• Collected data
--- START ---
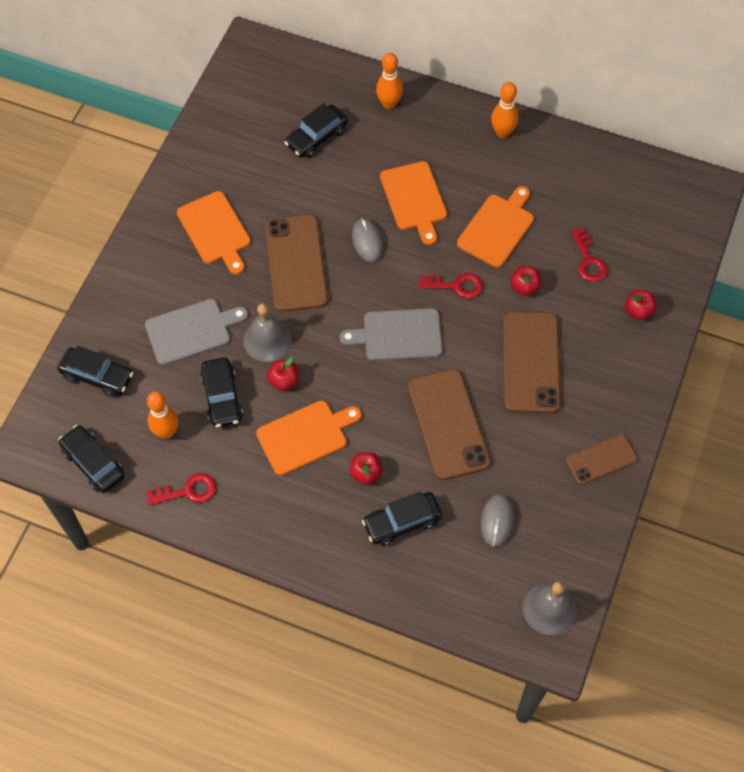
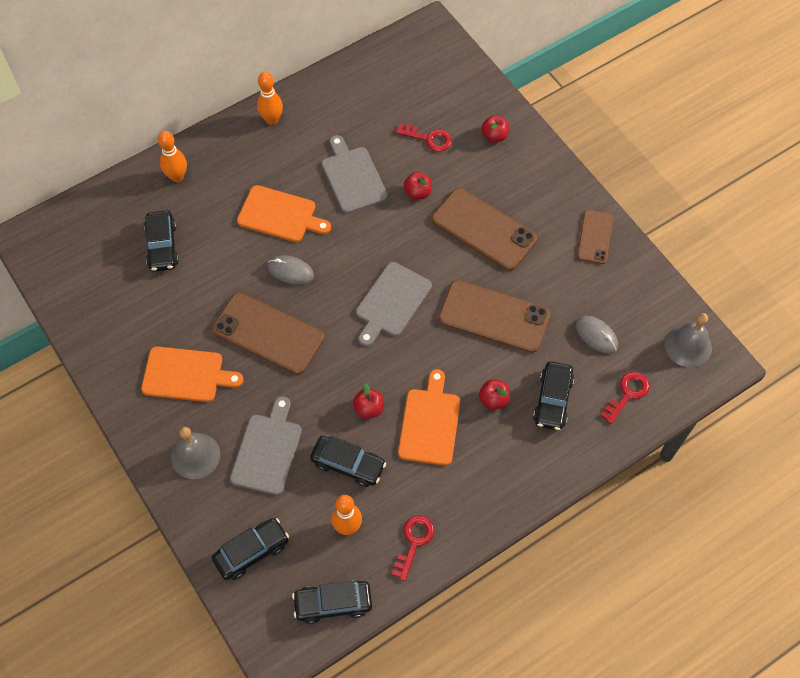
camera: 55 degrees left, 0 degrees up
(267, 340) = (321, 398): grey bell -> grey bell (195, 455)
(456, 285) = (380, 236): red key -> red key (627, 394)
(497, 228) = (353, 177): orange cutting board -> grey cutting board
--- END ---
• About this exercise
Leave out the images and copy all remaining data word for word.

• Response area
camera: 55 degrees left, 0 degrees up
(267, 340) = (321, 398): grey bell -> grey bell (195, 455)
(456, 285) = (380, 236): red key -> red key (627, 394)
(497, 228) = (353, 177): orange cutting board -> grey cutting board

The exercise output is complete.